*Record extracts*
+++

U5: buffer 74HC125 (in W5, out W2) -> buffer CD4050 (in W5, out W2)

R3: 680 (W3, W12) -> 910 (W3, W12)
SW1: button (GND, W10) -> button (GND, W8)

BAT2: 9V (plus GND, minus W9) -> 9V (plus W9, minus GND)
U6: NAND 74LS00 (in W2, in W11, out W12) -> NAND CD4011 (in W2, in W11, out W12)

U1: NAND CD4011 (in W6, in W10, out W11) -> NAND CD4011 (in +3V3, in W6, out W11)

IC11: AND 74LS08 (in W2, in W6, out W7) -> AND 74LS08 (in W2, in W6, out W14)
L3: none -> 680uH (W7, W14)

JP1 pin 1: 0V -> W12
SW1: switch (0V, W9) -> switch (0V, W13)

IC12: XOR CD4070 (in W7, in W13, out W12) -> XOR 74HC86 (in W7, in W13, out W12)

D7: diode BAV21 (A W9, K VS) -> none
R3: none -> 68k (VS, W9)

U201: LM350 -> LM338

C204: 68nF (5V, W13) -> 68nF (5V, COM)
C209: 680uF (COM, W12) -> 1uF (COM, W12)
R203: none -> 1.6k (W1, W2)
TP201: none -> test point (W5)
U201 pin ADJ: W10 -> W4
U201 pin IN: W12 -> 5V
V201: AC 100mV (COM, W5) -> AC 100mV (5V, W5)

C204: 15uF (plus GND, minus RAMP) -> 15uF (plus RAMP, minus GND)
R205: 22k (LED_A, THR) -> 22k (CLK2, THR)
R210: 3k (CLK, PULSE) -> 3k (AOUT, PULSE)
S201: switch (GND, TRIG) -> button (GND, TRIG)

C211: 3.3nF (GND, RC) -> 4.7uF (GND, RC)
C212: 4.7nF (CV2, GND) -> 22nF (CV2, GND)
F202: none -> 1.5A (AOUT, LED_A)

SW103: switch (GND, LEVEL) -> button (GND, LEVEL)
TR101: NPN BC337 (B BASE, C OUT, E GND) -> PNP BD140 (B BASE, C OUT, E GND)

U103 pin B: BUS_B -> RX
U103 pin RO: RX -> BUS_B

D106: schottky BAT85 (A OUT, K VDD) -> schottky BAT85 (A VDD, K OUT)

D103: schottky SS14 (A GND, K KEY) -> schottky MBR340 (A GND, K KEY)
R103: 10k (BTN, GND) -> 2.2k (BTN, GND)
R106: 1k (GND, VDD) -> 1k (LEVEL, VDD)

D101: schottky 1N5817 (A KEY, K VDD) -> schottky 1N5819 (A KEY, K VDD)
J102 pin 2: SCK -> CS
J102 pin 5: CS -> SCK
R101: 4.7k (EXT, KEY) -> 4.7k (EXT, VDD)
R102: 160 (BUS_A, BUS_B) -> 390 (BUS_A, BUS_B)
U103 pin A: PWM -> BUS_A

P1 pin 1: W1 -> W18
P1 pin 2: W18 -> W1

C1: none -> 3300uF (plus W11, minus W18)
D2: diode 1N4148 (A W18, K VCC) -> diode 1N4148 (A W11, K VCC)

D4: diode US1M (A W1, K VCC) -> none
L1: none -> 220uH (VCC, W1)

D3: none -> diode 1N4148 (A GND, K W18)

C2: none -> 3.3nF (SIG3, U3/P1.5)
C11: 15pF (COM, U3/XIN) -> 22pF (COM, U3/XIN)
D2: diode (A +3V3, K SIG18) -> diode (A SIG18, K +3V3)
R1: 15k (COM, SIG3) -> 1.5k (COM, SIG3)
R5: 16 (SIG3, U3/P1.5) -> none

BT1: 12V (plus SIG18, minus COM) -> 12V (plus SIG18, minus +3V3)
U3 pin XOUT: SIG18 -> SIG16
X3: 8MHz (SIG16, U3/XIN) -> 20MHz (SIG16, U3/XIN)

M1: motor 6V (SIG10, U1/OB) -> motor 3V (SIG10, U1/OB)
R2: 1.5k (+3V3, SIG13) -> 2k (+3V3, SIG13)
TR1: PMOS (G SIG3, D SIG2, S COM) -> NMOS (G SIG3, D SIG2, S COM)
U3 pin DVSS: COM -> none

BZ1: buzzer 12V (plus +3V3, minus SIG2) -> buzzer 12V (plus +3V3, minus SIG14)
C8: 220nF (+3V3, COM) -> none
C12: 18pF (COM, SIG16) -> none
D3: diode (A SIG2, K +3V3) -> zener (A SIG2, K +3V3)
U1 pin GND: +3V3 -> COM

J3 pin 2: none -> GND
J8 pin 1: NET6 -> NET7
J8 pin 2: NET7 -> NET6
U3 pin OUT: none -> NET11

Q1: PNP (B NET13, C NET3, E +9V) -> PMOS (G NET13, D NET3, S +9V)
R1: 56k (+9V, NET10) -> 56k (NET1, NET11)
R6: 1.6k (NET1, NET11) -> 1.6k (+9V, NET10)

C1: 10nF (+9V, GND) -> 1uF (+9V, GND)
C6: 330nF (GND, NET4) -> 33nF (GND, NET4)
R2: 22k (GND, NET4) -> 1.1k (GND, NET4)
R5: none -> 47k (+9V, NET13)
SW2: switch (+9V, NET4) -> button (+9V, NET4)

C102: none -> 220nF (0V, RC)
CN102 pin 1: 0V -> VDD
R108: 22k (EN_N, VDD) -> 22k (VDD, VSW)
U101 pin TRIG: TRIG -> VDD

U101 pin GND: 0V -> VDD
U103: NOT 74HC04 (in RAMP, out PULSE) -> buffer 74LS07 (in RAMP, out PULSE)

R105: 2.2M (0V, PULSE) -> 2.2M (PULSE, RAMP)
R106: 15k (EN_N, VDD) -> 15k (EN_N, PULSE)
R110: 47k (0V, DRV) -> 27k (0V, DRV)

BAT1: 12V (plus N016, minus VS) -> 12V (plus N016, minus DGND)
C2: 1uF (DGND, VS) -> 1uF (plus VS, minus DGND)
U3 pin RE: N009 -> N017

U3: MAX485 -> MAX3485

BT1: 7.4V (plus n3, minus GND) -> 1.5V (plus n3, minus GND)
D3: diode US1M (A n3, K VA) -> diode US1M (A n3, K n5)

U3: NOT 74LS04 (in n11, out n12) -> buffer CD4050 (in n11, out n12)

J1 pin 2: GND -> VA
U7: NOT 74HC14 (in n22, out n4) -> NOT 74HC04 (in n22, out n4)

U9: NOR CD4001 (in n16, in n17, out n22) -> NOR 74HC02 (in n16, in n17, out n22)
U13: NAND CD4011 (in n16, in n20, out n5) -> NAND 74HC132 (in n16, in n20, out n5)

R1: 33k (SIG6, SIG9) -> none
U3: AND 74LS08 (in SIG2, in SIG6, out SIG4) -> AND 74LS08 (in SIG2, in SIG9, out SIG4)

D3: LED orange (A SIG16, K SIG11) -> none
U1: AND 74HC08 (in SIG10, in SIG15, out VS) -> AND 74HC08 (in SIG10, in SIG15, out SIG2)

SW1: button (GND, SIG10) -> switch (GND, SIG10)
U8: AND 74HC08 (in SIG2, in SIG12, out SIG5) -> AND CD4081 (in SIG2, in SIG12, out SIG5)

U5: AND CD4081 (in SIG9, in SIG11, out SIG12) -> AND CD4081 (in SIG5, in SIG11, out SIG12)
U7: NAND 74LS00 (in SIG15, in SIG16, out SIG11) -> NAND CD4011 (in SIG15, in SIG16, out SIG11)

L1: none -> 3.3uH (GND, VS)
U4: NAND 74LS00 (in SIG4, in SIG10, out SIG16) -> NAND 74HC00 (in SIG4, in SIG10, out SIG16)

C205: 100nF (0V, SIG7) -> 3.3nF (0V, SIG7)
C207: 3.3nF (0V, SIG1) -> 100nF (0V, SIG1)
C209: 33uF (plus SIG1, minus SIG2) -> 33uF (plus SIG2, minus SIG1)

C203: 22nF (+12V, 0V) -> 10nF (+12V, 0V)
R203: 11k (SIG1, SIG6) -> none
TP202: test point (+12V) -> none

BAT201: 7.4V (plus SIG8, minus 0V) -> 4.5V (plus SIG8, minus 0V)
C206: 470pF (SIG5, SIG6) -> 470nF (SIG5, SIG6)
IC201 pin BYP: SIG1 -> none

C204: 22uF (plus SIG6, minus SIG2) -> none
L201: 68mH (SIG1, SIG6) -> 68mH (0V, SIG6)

+++

*Problem*
Please copy only the lines between the first line of the entries and the line with "TR101: NPN BC337", keeping those two end lines as well, exactly as written.

*Solution for this task*
U5: buffer 74HC125 (in W5, out W2) -> buffer CD4050 (in W5, out W2)

R3: 680 (W3, W12) -> 910 (W3, W12)
SW1: button (GND, W10) -> button (GND, W8)

BAT2: 9V (plus GND, minus W9) -> 9V (plus W9, minus GND)
U6: NAND 74LS00 (in W2, in W11, out W12) -> NAND CD4011 (in W2, in W11, out W12)

U1: NAND CD4011 (in W6, in W10, out W11) -> NAND CD4011 (in +3V3, in W6, out W11)

IC11: AND 74LS08 (in W2, in W6, out W7) -> AND 74LS08 (in W2, in W6, out W14)
L3: none -> 680uH (W7, W14)

JP1 pin 1: 0V -> W12
SW1: switch (0V, W9) -> switch (0V, W13)

IC12: XOR CD4070 (in W7, in W13, out W12) -> XOR 74HC86 (in W7, in W13, out W12)

D7: diode BAV21 (A W9, K VS) -> none
R3: none -> 68k (VS, W9)

U201: LM350 -> LM338

C204: 68nF (5V, W13) -> 68nF (5V, COM)
C209: 680uF (COM, W12) -> 1uF (COM, W12)
R203: none -> 1.6k (W1, W2)
TP201: none -> test point (W5)
U201 pin ADJ: W10 -> W4
U201 pin IN: W12 -> 5V
V201: AC 100mV (COM, W5) -> AC 100mV (5V, W5)

C204: 15uF (plus GND, minus RAMP) -> 15uF (plus RAMP, minus GND)
R205: 22k (LED_A, THR) -> 22k (CLK2, THR)
R210: 3k (CLK, PULSE) -> 3k (AOUT, PULSE)
S201: switch (GND, TRIG) -> button (GND, TRIG)

C211: 3.3nF (GND, RC) -> 4.7uF (GND, RC)
C212: 4.7nF (CV2, GND) -> 22nF (CV2, GND)
F202: none -> 1.5A (AOUT, LED_A)

SW103: switch (GND, LEVEL) -> button (GND, LEVEL)
TR101: NPN BC337 (B BASE, C OUT, E GND) -> PNP BD140 (B BASE, C OUT, E GND)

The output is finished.